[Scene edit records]
<<<<

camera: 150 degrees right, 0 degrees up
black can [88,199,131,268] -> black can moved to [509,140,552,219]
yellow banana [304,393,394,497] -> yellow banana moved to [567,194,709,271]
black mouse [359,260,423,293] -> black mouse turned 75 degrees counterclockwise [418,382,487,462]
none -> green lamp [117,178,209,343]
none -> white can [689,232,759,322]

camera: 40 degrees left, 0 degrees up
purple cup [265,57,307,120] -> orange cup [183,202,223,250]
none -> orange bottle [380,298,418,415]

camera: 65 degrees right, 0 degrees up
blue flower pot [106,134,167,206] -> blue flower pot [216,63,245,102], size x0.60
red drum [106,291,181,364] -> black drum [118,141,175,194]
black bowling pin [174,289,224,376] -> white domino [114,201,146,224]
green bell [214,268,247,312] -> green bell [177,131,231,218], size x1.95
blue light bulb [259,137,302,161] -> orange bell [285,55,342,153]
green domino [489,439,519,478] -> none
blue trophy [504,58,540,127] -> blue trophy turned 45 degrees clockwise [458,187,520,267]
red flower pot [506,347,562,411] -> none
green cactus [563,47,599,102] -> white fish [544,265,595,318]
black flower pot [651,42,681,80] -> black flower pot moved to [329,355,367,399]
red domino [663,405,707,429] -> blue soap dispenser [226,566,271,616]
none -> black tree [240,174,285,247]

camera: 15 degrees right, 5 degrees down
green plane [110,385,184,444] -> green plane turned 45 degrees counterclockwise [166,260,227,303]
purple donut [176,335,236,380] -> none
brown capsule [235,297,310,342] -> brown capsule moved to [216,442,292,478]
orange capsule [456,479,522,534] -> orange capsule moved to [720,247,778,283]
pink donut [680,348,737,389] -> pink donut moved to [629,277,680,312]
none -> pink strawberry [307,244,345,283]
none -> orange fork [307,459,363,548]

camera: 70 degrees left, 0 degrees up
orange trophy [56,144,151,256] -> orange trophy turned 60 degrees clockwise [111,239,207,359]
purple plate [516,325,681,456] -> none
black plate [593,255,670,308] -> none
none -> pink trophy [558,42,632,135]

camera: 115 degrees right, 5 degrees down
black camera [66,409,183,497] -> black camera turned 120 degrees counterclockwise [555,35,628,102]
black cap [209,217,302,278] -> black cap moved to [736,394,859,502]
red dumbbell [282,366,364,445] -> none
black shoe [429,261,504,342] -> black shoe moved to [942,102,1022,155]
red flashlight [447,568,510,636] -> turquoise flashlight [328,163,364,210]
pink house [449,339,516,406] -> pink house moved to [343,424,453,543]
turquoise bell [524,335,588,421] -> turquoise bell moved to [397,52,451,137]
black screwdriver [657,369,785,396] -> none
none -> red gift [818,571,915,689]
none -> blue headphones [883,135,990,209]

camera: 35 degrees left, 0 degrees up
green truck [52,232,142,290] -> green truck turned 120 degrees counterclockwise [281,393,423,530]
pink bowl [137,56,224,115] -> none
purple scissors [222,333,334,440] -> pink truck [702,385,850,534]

>>>>

§ **TASK ITEM**: Repeat word for word the lines above that run from the line containing "red dumbbell [282,366,364,445] -> none" through the line containing "camera: 35 degrees left, 0 degrees up", both ends included, and nothing else.

§ **FINISHED EXERCISE**:
red dumbbell [282,366,364,445] -> none
black shoe [429,261,504,342] -> black shoe moved to [942,102,1022,155]
red flashlight [447,568,510,636] -> turquoise flashlight [328,163,364,210]
pink house [449,339,516,406] -> pink house moved to [343,424,453,543]
turquoise bell [524,335,588,421] -> turquoise bell moved to [397,52,451,137]
black screwdriver [657,369,785,396] -> none
none -> red gift [818,571,915,689]
none -> blue headphones [883,135,990,209]

camera: 35 degrees left, 0 degrees up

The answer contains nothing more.